• **Task details**: With the line containing "pink cube [174,366,222,421]" as the start and the line containing "none -> pink camera [469,245,546,329]" as the end, transcribe that span of the entries below exactly, including both.

• **Records for the exercise**:
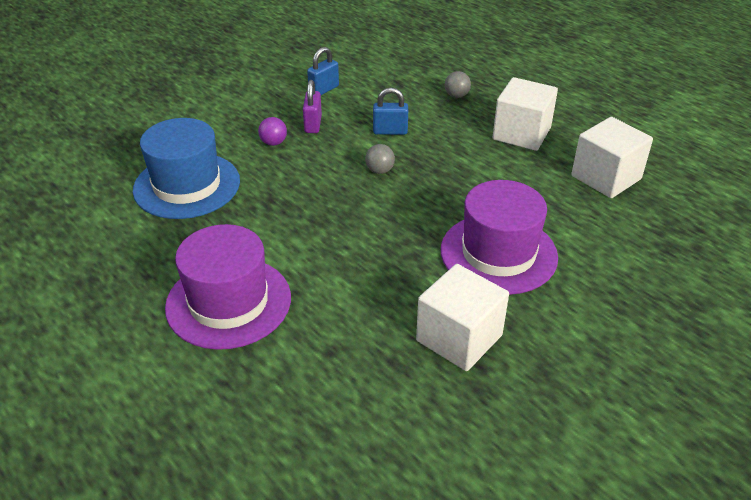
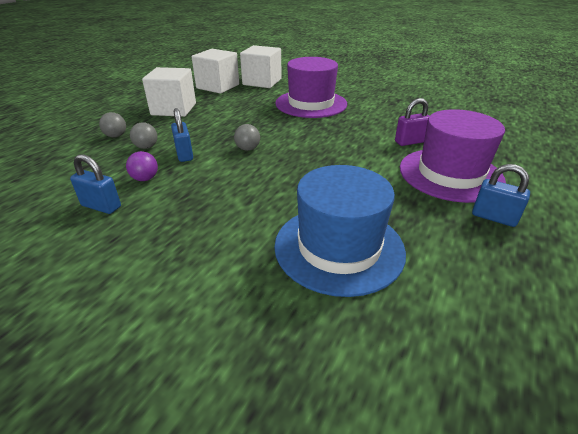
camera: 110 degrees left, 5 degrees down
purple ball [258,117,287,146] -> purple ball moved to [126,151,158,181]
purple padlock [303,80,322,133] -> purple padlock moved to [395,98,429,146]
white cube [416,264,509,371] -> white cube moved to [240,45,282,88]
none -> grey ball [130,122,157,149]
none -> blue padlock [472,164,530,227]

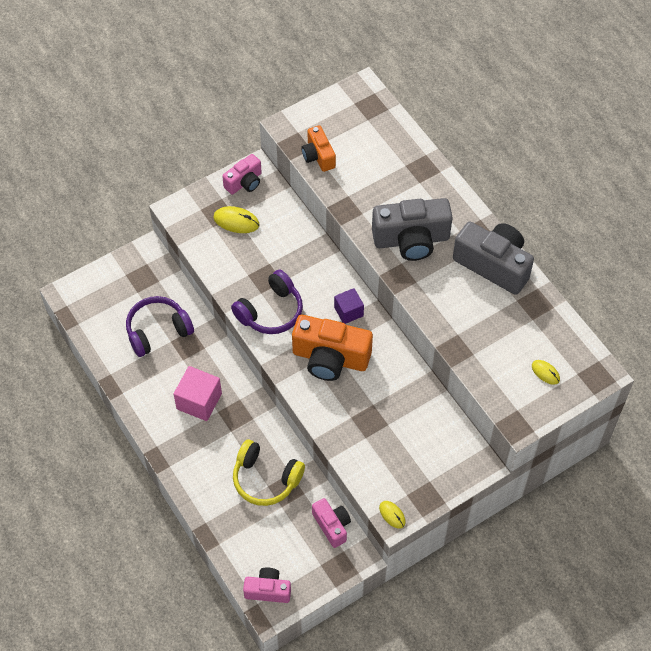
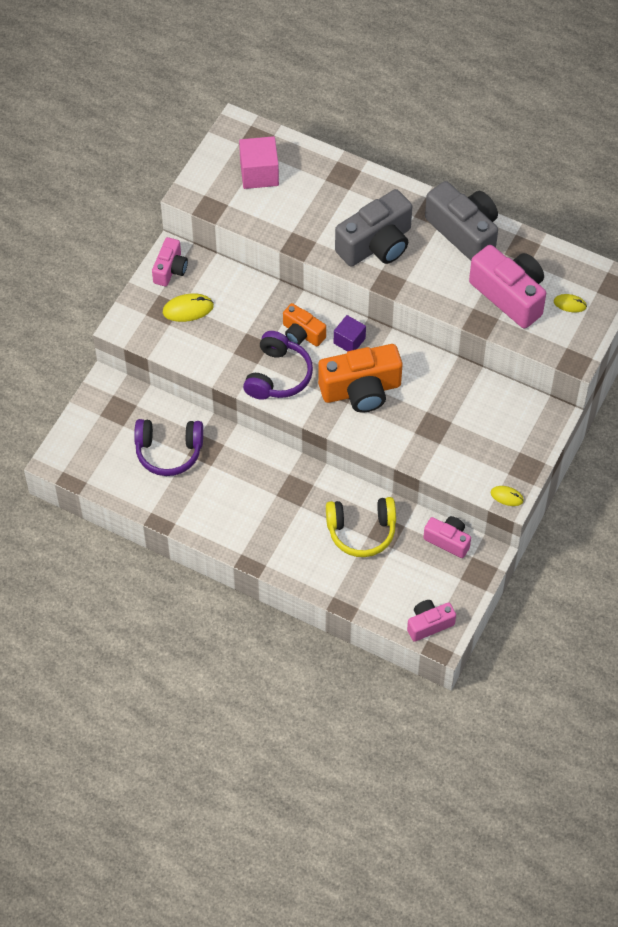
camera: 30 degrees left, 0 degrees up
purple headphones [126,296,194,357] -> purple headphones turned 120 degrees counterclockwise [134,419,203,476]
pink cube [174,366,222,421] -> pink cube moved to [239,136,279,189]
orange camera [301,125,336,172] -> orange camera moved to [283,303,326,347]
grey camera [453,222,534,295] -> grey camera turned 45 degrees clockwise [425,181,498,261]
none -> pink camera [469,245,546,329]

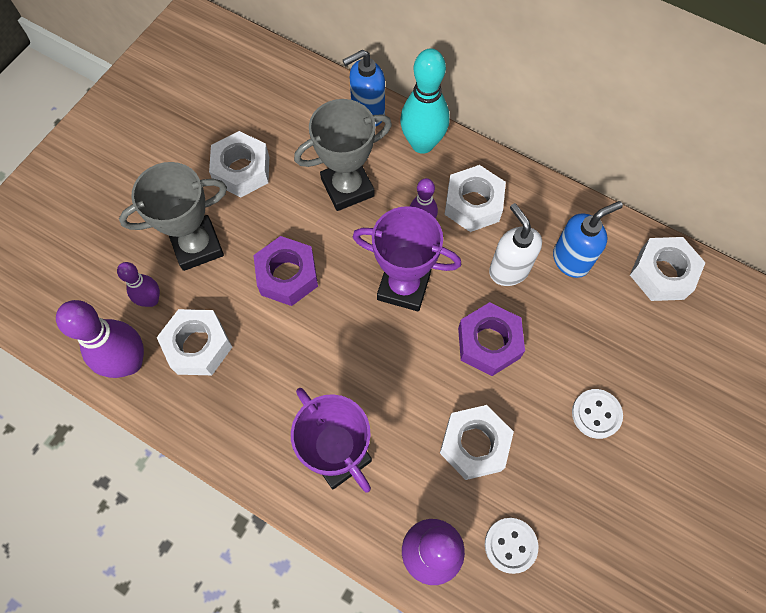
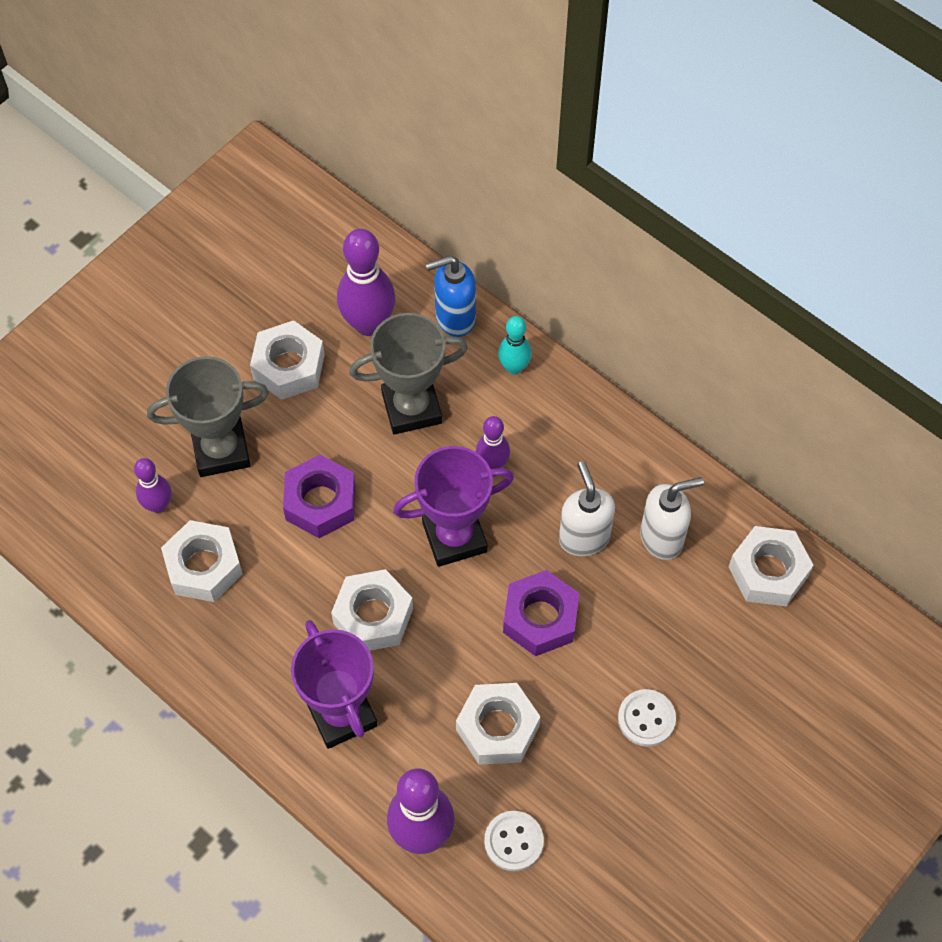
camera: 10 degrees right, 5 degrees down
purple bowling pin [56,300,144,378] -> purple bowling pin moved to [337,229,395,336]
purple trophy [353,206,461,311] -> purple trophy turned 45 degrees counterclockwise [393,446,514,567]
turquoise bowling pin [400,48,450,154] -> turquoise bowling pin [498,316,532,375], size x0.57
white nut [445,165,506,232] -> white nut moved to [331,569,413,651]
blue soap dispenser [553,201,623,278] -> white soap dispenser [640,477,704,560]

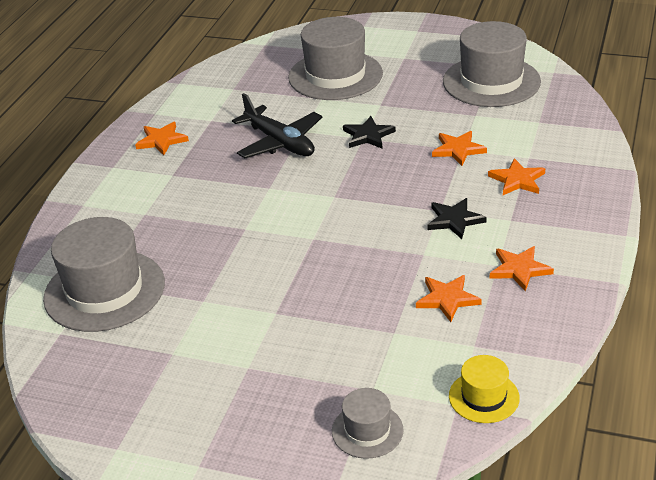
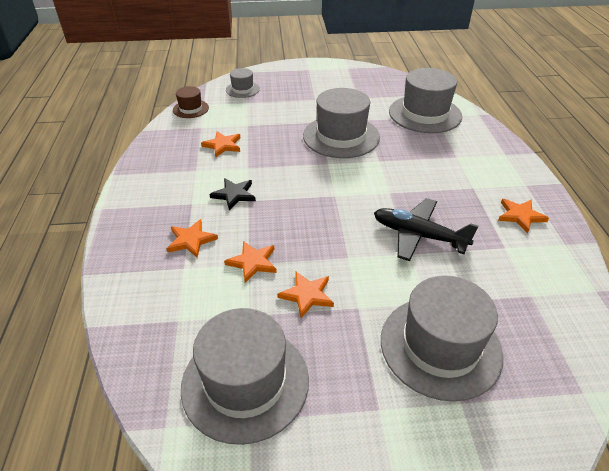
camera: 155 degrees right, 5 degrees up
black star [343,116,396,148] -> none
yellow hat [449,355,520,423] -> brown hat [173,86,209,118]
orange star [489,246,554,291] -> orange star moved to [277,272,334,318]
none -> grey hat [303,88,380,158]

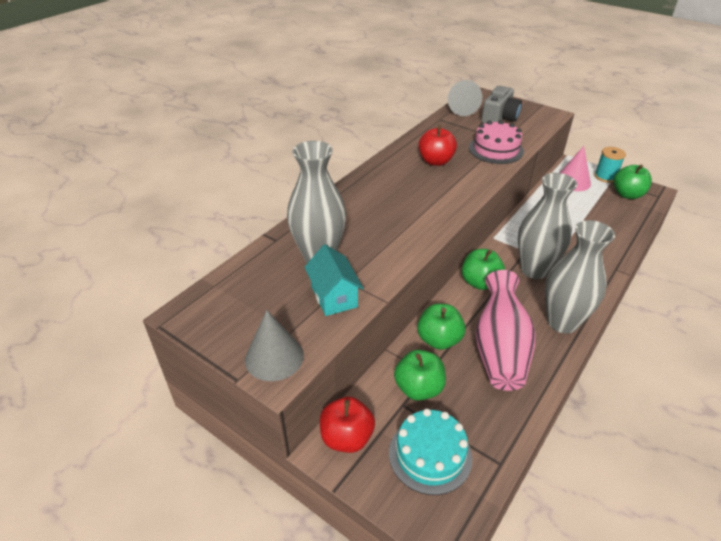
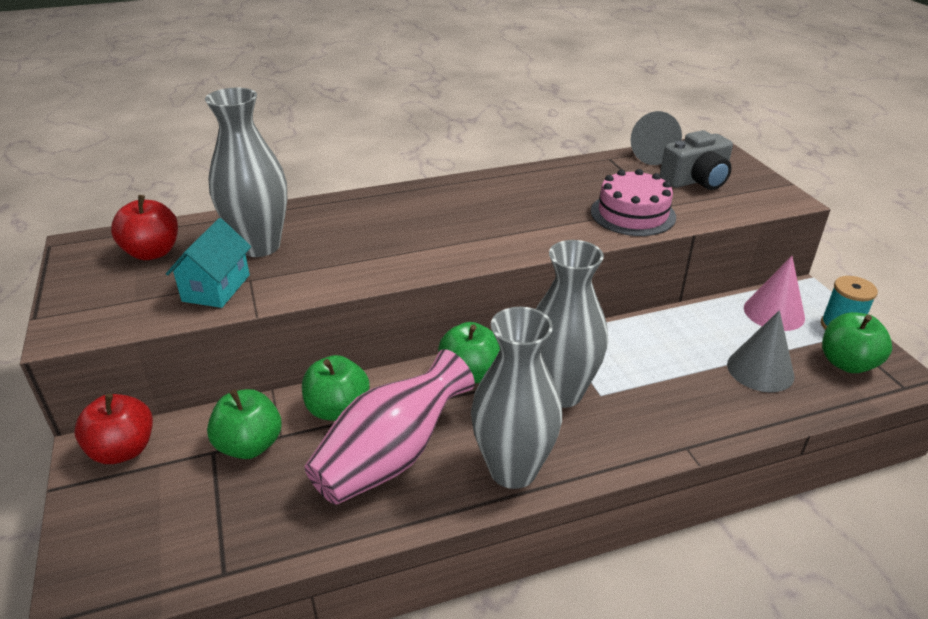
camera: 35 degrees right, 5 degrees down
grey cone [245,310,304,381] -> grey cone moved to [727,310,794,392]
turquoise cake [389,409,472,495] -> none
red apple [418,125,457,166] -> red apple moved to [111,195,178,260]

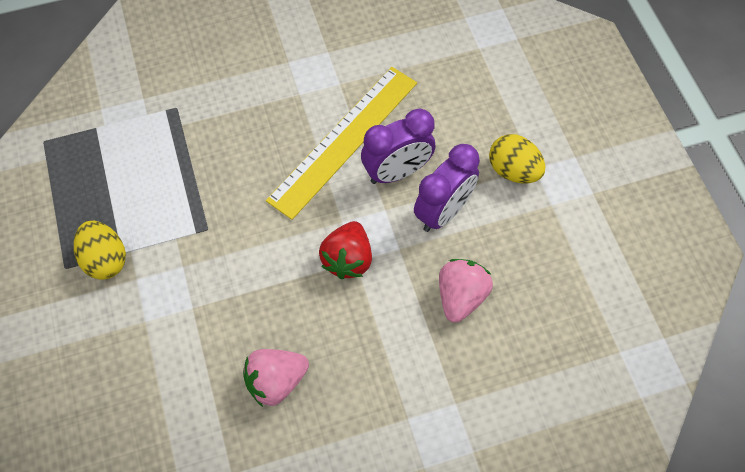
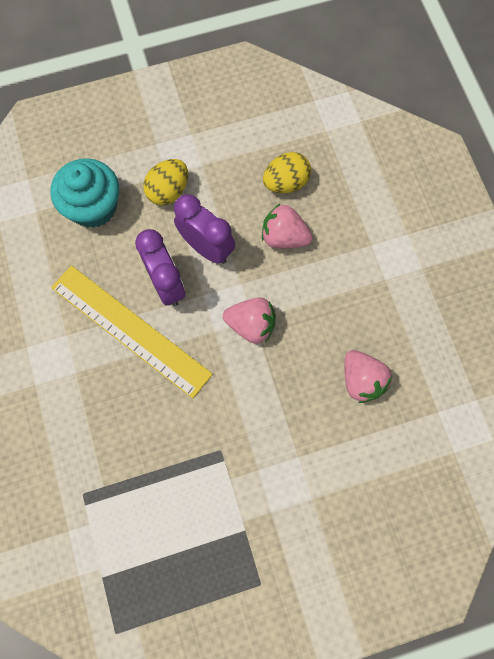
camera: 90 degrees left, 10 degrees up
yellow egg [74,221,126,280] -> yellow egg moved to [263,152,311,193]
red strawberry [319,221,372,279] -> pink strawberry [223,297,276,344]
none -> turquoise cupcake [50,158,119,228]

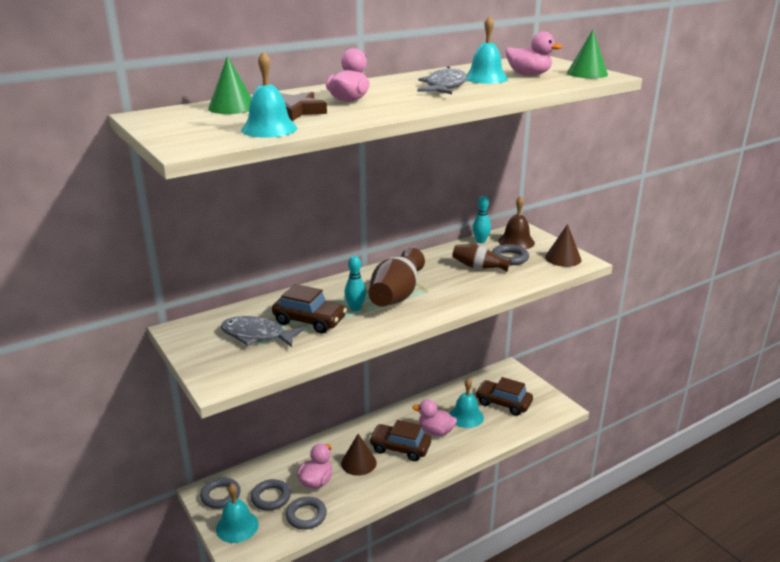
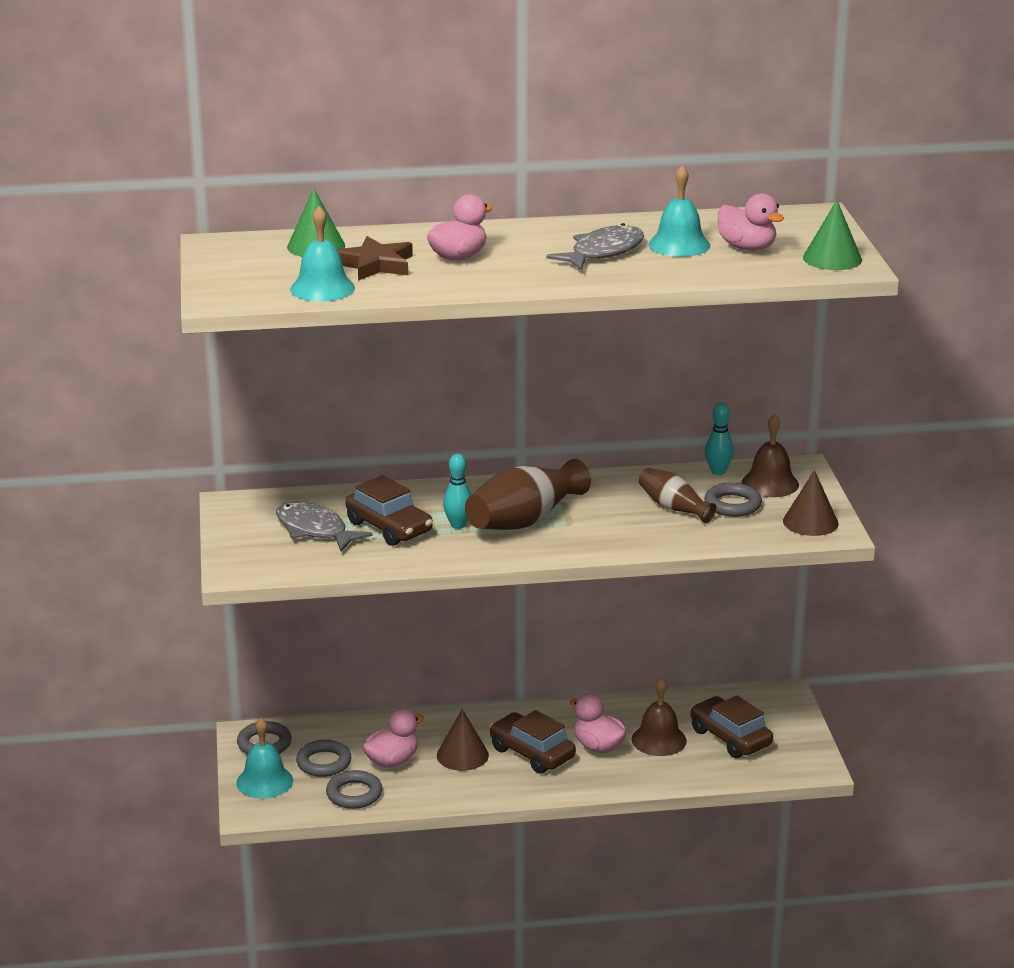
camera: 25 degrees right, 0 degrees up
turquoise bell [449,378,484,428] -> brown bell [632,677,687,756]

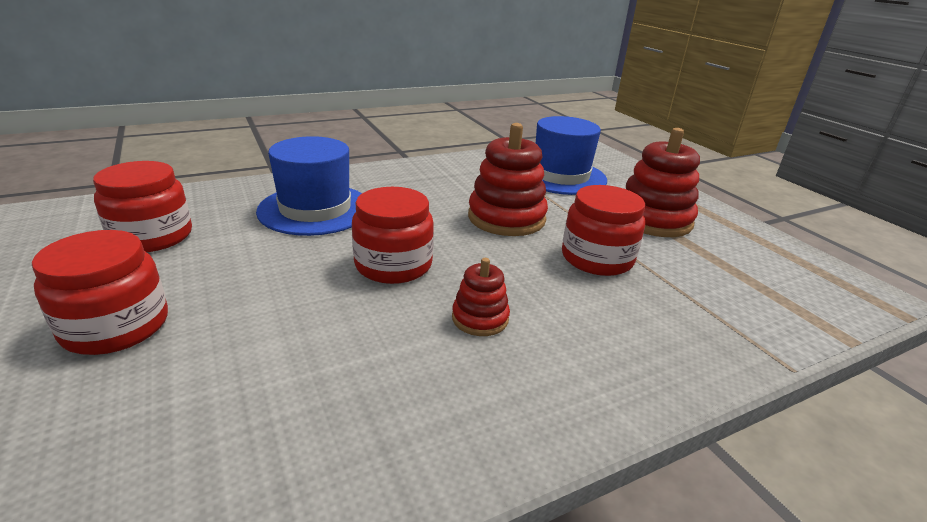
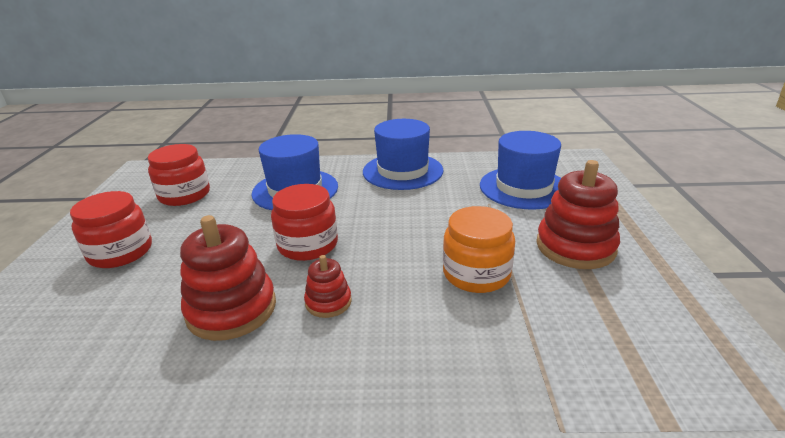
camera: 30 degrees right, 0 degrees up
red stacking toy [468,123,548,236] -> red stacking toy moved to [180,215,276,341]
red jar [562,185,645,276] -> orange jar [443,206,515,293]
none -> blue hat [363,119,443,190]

• **Response below**:
pink cube [174,366,222,421] -> pink cube moved to [239,136,279,189]
orange camera [301,125,336,172] -> orange camera moved to [283,303,326,347]
grey camera [453,222,534,295] -> grey camera turned 45 degrees clockwise [425,181,498,261]
none -> pink camera [469,245,546,329]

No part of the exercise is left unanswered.